_TASK_
Only the lines from the one with "M1: motor (MA, OUT) -> motor (MA, MB)" onward are wanted, through the last line of the entries, set down exactly.

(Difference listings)
# # #

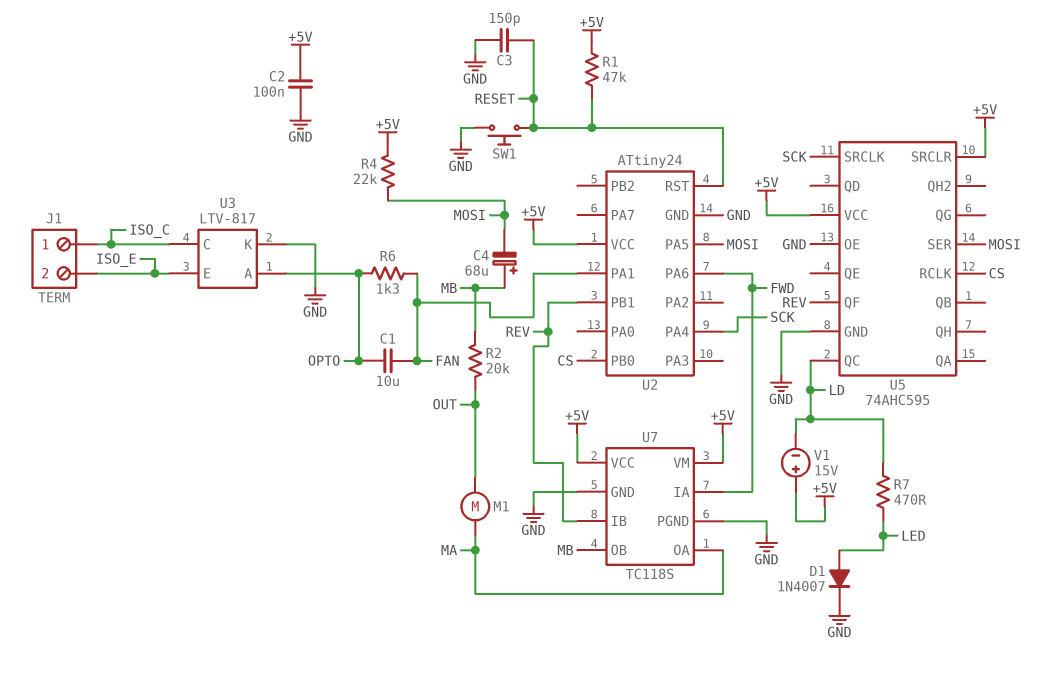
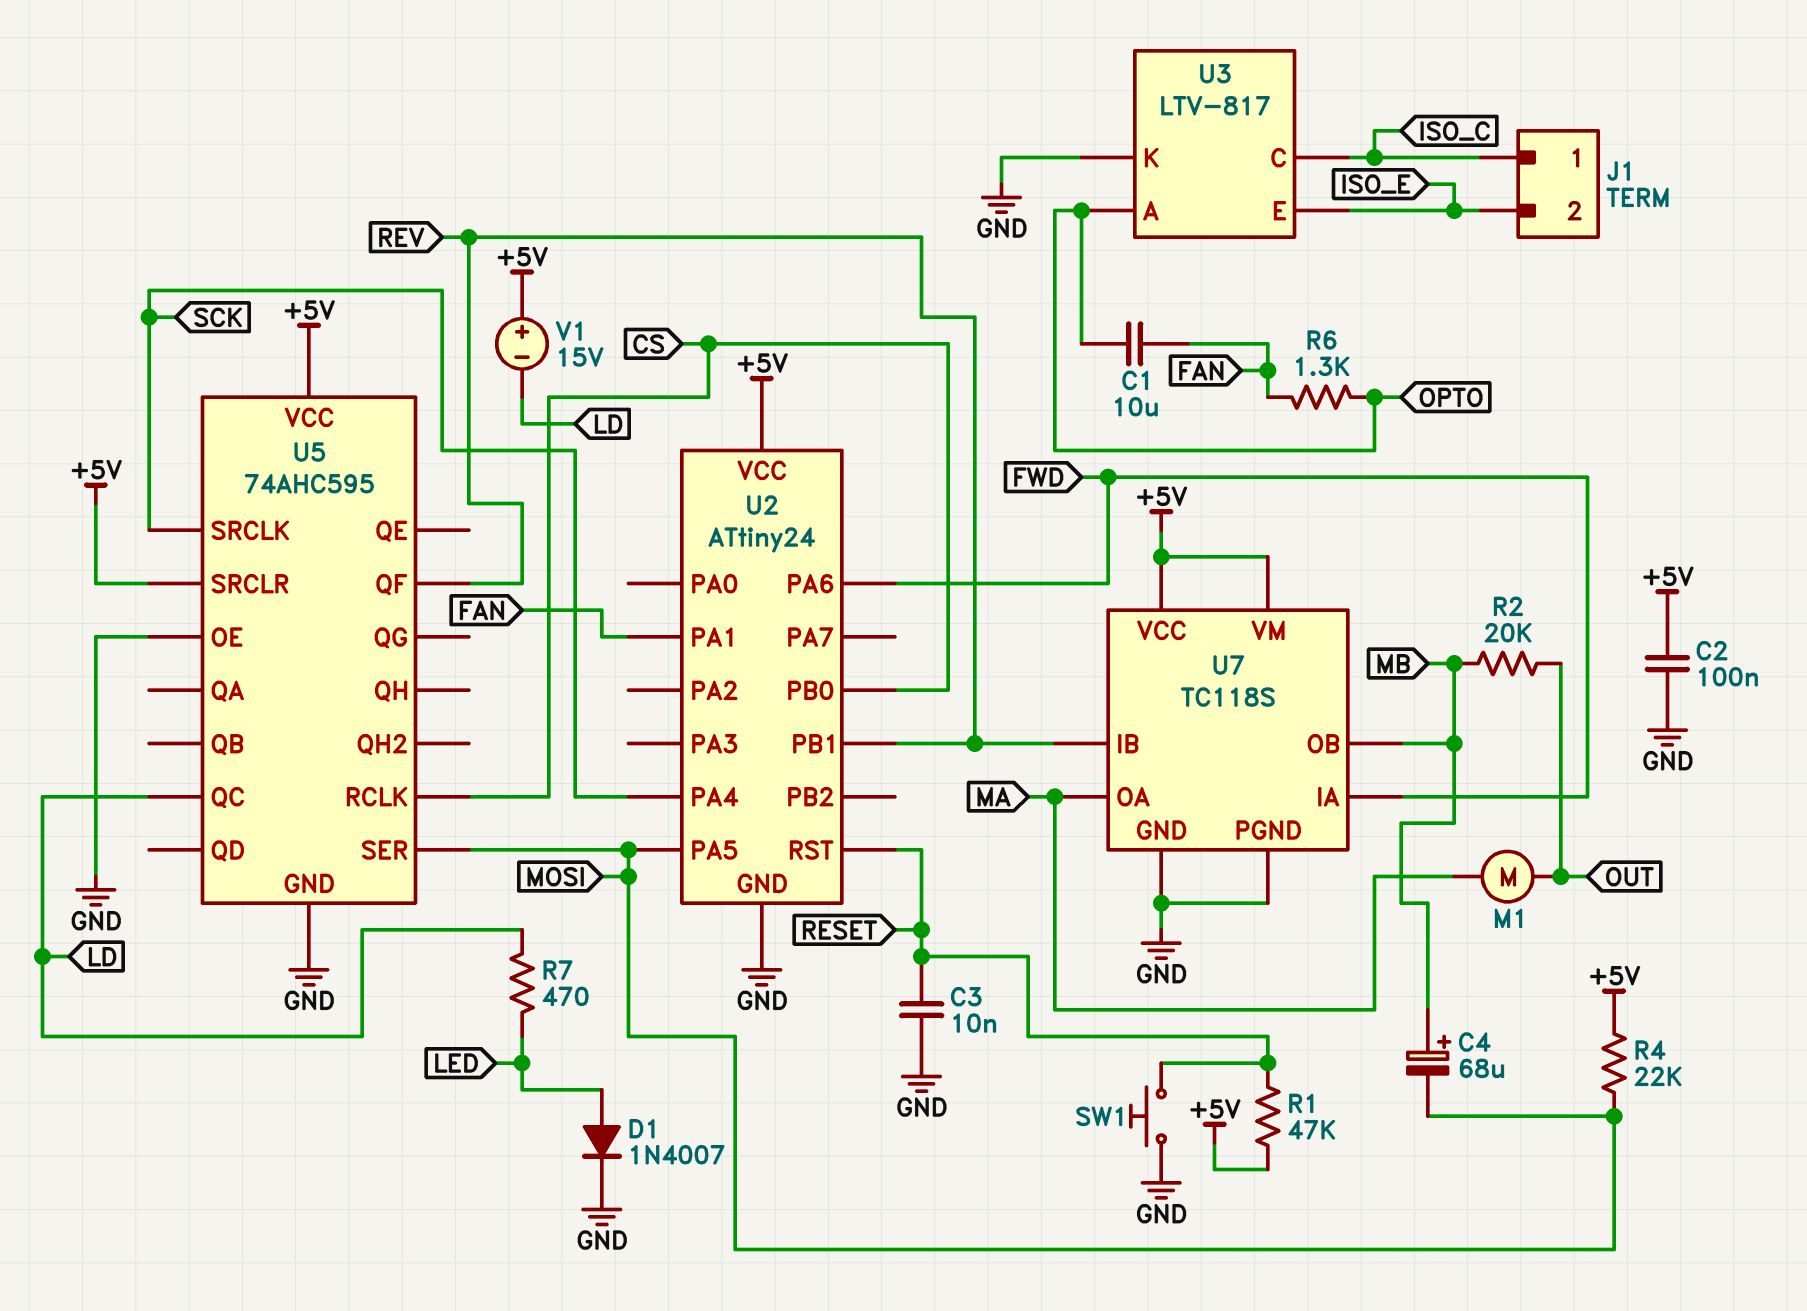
C3: 150pF (GND, RESET) -> 10nF (GND, RESET)

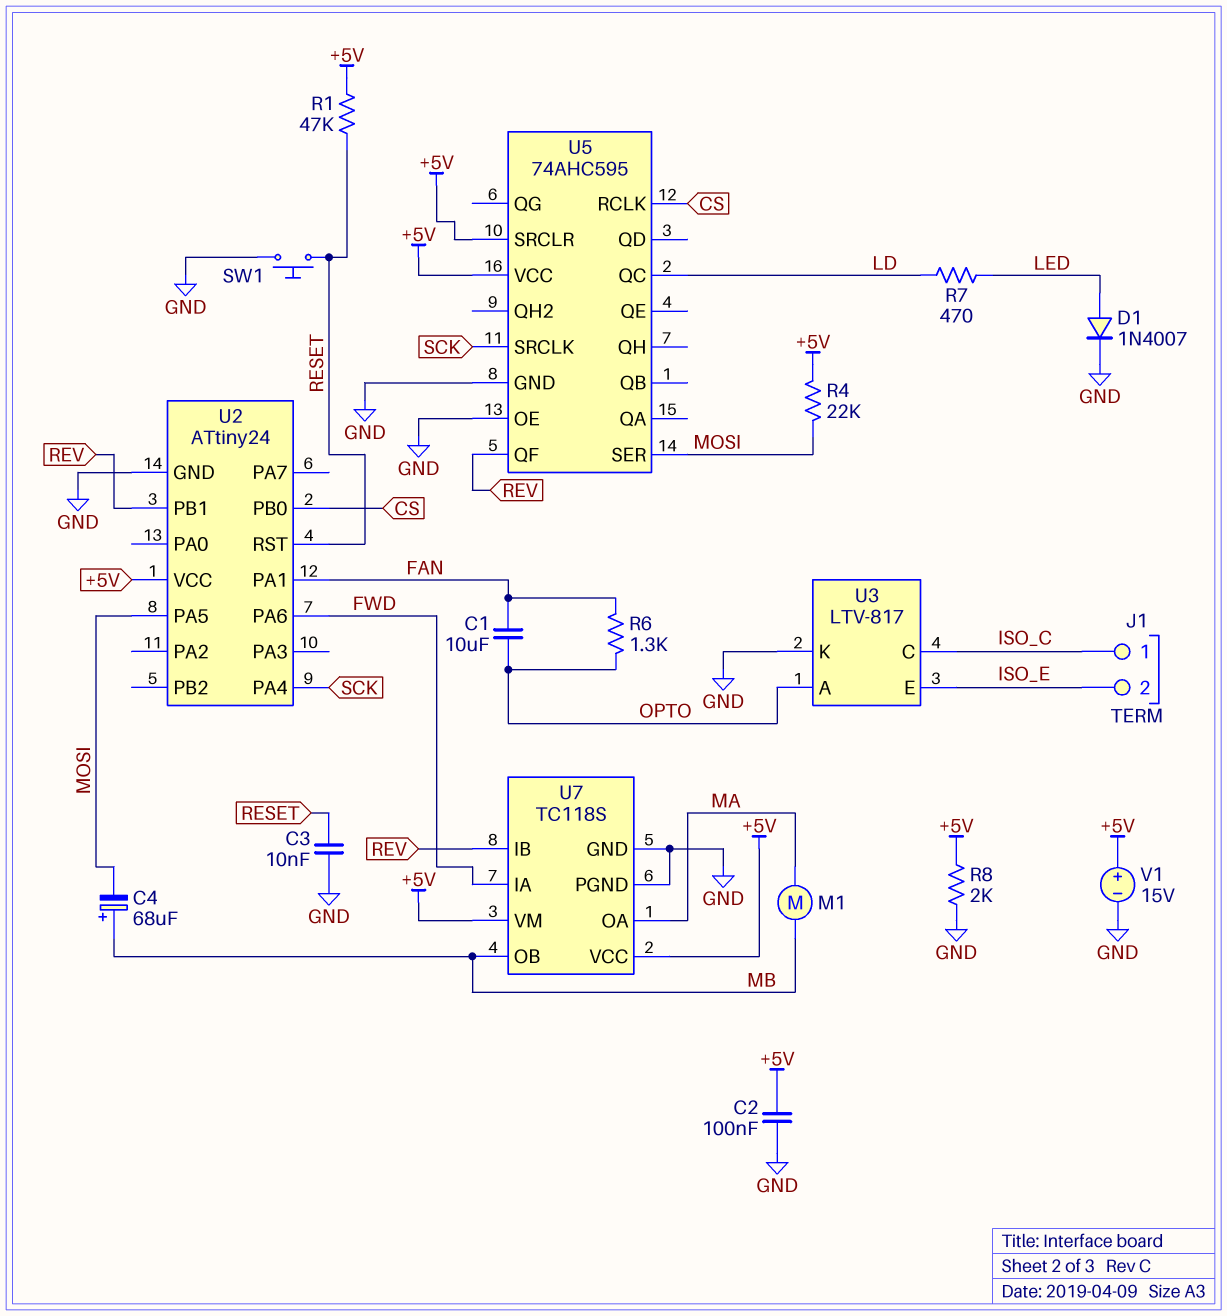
M1: motor (MA, OUT) -> motor (MA, MB)
R2: 20k (MB, OUT) -> none
R8: none -> 2k (+5V, GND)
V1: 15V (plus +5V, minus LD) -> 15V (plus +5V, minus GND)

# # #

_OUTPUT BELOW_
M1: motor (MA, OUT) -> motor (MA, MB)
R2: 20k (MB, OUT) -> none
R8: none -> 2k (+5V, GND)
V1: 15V (plus +5V, minus LD) -> 15V (plus +5V, minus GND)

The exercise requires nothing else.